Assignment | Starting with the first line and ending with the line that holds "U1 pin VIN: N001 -> N007", repeat the material exactly.

┌────────

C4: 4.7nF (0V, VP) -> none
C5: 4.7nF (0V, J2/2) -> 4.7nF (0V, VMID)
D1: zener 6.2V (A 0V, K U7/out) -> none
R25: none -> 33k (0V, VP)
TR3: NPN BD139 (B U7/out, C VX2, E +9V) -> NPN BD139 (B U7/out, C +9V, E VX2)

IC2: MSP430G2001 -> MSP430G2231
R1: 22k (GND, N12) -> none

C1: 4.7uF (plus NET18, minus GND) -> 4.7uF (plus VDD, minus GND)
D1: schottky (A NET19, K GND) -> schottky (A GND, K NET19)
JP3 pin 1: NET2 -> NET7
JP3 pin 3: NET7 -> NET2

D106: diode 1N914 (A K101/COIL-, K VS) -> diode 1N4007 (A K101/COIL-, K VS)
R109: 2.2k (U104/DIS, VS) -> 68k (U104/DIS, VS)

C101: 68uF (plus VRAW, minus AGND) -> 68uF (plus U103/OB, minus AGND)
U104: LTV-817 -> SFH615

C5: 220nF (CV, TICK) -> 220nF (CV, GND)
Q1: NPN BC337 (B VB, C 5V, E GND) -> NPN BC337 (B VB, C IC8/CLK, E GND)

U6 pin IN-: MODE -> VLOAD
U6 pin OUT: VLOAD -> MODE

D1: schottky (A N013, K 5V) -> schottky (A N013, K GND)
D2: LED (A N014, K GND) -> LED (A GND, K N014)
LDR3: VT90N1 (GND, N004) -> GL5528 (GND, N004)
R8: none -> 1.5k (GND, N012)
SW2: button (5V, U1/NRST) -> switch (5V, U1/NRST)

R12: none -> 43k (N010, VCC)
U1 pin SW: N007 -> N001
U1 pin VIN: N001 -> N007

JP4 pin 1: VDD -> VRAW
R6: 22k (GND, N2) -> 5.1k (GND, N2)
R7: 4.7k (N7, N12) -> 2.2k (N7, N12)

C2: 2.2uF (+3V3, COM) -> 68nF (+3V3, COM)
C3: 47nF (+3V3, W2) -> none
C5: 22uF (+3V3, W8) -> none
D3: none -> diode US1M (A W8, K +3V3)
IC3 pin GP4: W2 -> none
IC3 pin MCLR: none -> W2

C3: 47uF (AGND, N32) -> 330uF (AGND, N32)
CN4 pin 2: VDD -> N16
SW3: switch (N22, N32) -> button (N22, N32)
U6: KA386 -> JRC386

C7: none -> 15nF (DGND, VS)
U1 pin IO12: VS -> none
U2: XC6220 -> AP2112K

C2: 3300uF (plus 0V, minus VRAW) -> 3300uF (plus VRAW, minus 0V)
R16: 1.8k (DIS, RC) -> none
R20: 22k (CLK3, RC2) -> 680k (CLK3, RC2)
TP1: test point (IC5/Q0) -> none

└────────

Result |
C4: 4.7nF (0V, VP) -> none
C5: 4.7nF (0V, J2/2) -> 4.7nF (0V, VMID)
D1: zener 6.2V (A 0V, K U7/out) -> none
R25: none -> 33k (0V, VP)
TR3: NPN BD139 (B U7/out, C VX2, E +9V) -> NPN BD139 (B U7/out, C +9V, E VX2)

IC2: MSP430G2001 -> MSP430G2231
R1: 22k (GND, N12) -> none

C1: 4.7uF (plus NET18, minus GND) -> 4.7uF (plus VDD, minus GND)
D1: schottky (A NET19, K GND) -> schottky (A GND, K NET19)
JP3 pin 1: NET2 -> NET7
JP3 pin 3: NET7 -> NET2

D106: diode 1N914 (A K101/COIL-, K VS) -> diode 1N4007 (A K101/COIL-, K VS)
R109: 2.2k (U104/DIS, VS) -> 68k (U104/DIS, VS)

C101: 68uF (plus VRAW, minus AGND) -> 68uF (plus U103/OB, minus AGND)
U104: LTV-817 -> SFH615

C5: 220nF (CV, TICK) -> 220nF (CV, GND)
Q1: NPN BC337 (B VB, C 5V, E GND) -> NPN BC337 (B VB, C IC8/CLK, E GND)

U6 pin IN-: MODE -> VLOAD
U6 pin OUT: VLOAD -> MODE

D1: schottky (A N013, K 5V) -> schottky (A N013, K GND)
D2: LED (A N014, K GND) -> LED (A GND, K N014)
LDR3: VT90N1 (GND, N004) -> GL5528 (GND, N004)
R8: none -> 1.5k (GND, N012)
SW2: button (5V, U1/NRST) -> switch (5V, U1/NRST)

R12: none -> 43k (N010, VCC)
U1 pin SW: N007 -> N001
U1 pin VIN: N001 -> N007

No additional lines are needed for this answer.